- [TO DO]: When you set down the entries, keep every word exactly as it is but drop the pictures.

..............................

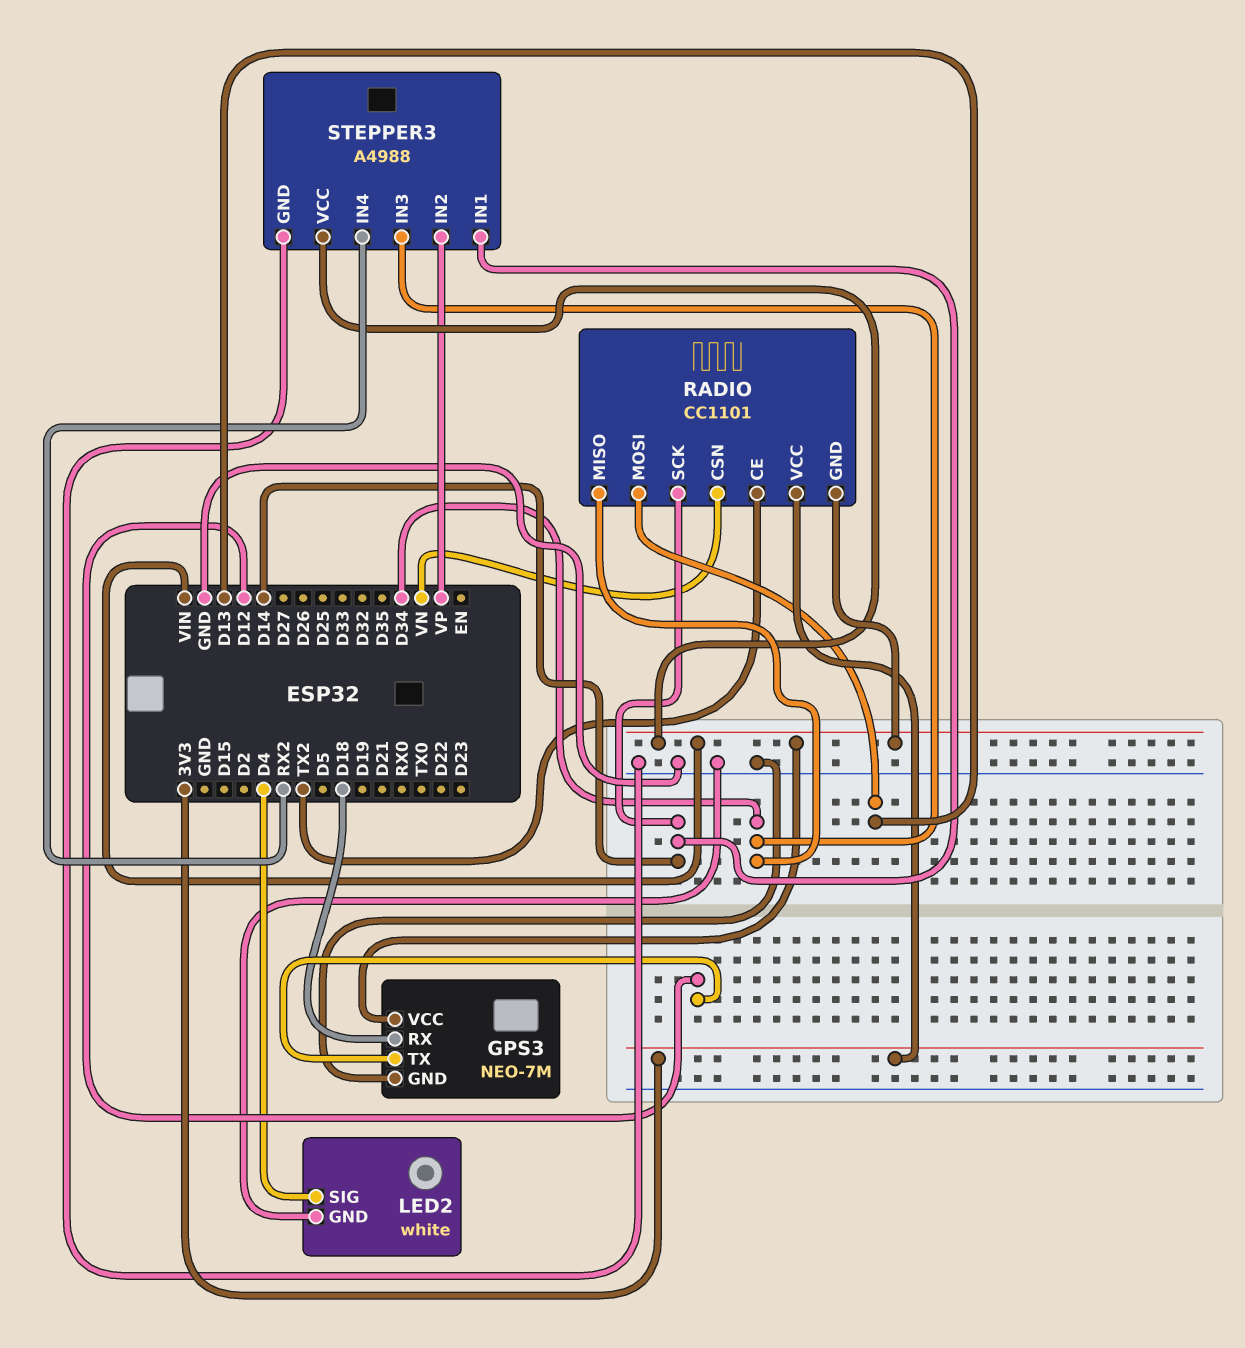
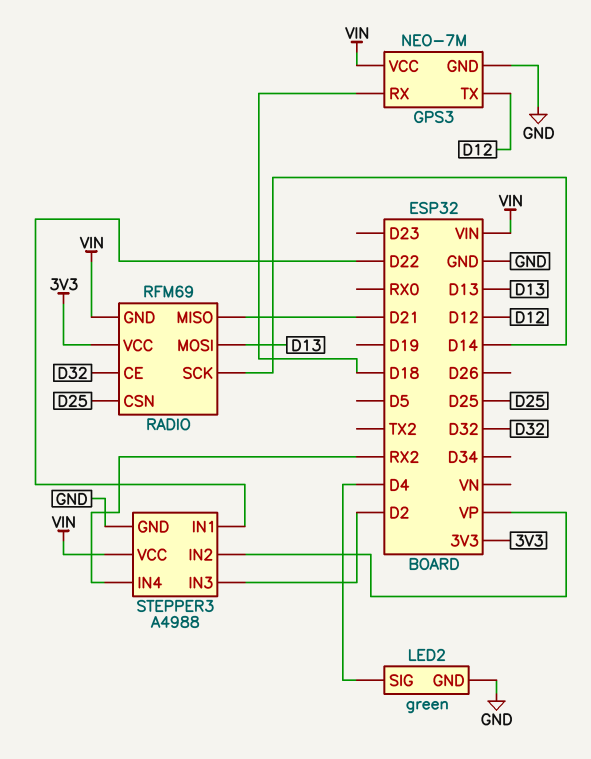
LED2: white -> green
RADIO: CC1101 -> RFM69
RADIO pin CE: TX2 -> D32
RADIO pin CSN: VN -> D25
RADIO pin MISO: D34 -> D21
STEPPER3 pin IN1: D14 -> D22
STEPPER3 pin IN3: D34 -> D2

..............................

- [ANSWER FOR THE TASK]:
LED2: white -> green
RADIO: CC1101 -> RFM69
RADIO pin CE: TX2 -> D32
RADIO pin CSN: VN -> D25
RADIO pin MISO: D34 -> D21
STEPPER3 pin IN1: D14 -> D22
STEPPER3 pin IN3: D34 -> D2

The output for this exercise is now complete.